--- Data supplied ---

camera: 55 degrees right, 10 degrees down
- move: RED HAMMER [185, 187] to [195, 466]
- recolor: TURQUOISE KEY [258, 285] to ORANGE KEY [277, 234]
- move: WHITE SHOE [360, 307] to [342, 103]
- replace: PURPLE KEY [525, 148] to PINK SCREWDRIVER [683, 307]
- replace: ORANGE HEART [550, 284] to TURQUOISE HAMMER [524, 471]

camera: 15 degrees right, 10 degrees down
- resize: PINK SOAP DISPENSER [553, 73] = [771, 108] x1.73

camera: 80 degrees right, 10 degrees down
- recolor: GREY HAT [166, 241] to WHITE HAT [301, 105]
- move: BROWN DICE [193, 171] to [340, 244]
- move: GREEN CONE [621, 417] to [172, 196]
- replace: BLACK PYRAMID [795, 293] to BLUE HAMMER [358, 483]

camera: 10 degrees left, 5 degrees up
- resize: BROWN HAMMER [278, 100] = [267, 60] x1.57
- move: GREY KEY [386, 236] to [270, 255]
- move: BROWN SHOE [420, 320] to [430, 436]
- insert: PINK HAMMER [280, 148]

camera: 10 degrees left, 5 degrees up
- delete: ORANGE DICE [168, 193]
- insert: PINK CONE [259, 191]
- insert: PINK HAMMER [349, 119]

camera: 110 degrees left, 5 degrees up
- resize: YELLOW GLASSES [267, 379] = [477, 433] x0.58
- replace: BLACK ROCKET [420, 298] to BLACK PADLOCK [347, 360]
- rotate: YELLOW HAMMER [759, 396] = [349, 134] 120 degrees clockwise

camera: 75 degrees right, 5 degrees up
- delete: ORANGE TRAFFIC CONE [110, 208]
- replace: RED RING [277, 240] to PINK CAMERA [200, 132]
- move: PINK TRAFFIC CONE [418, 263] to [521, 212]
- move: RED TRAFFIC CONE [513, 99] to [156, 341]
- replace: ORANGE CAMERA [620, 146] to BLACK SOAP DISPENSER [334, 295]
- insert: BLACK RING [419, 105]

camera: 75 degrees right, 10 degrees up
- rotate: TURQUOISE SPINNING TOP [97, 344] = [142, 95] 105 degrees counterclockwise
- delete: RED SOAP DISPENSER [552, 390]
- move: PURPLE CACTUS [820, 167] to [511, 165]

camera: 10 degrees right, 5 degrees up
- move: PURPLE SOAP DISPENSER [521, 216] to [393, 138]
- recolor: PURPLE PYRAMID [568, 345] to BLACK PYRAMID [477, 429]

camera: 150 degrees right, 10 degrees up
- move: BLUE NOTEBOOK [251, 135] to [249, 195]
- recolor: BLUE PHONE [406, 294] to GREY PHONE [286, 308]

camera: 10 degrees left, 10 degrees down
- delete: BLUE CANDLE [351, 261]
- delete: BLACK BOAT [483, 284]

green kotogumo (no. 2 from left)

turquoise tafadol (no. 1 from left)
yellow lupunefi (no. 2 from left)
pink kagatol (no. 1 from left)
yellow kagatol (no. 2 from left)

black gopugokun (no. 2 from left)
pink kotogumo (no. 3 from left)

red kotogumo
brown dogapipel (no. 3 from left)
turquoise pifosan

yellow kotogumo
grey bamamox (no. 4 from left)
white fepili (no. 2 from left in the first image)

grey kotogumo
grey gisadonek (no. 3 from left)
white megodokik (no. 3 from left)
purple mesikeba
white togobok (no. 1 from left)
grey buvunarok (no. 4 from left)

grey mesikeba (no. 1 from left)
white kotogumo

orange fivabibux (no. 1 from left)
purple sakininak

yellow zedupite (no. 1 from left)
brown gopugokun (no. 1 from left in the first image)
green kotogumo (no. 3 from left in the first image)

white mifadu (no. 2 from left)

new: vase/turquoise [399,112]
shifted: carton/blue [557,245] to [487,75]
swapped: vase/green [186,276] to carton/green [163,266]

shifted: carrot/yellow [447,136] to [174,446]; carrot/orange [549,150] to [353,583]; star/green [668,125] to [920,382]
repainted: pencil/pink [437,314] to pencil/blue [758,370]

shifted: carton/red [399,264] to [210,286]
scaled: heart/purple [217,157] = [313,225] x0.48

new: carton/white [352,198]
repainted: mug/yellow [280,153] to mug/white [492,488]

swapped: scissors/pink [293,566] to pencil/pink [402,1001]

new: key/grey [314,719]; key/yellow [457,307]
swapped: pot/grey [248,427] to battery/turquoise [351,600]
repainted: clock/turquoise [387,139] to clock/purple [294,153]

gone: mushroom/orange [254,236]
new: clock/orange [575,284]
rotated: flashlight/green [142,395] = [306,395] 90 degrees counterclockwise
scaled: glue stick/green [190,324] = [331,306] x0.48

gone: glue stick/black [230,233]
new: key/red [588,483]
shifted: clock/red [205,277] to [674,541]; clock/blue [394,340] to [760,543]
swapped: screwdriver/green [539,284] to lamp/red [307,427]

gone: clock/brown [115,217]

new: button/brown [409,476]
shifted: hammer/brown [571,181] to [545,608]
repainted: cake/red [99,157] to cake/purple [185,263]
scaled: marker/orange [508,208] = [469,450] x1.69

---

#### [Task objective]
Return only the part of the records above that opens with the line containing "purple mesikeba" and closes with the line containing "shifted: carton/blue [557,245] to [487,75]", ends included.

#### [Task response]
purple mesikeba
white togobok (no. 1 from left)
grey buvunarok (no. 4 from left)

grey mesikeba (no. 1 from left)
white kotogumo

orange fivabibux (no. 1 from left)
purple sakininak

yellow zedupite (no. 1 from left)
brown gopugokun (no. 1 from left in the first image)
green kotogumo (no. 3 from left in the first image)

white mifadu (no. 2 from left)

new: vase/turquoise [399,112]
shifted: carton/blue [557,245] to [487,75]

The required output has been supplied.